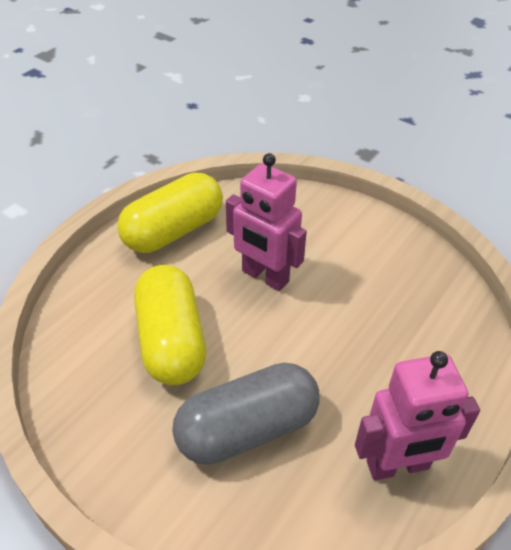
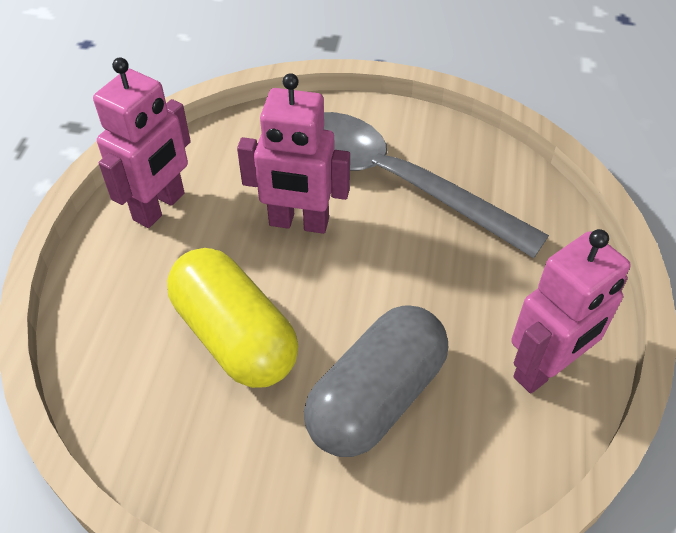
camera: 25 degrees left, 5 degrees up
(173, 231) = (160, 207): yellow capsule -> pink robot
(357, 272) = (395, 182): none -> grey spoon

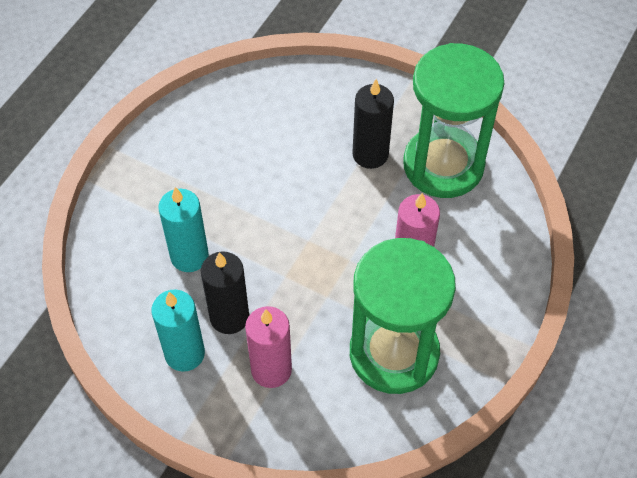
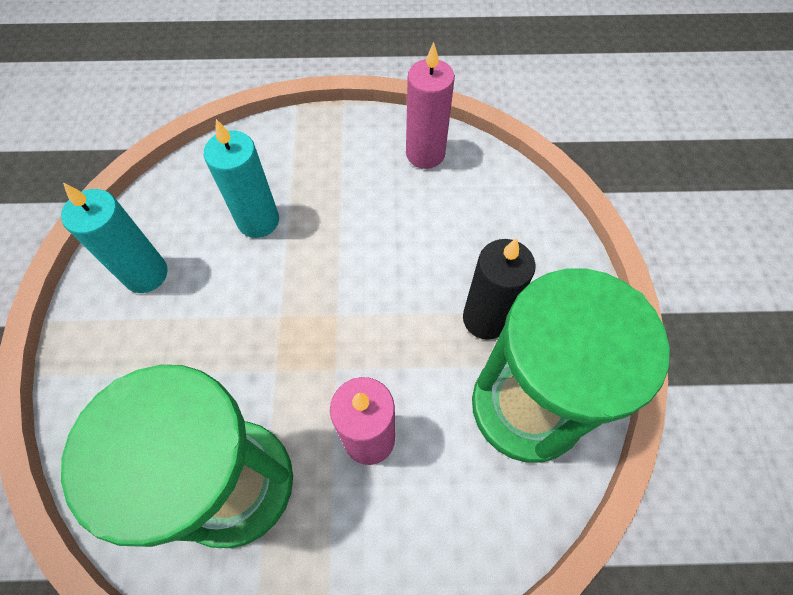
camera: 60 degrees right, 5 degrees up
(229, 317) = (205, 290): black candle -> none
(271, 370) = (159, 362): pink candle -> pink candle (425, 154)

- _TASK GOAL_:
Which lines in the material above include the string "degrees"? Pull them out.

- _REPLY TO THE TASK_:
camera: 25 degrees left, 5 degrees up
camera: 60 degrees right, 5 degrees up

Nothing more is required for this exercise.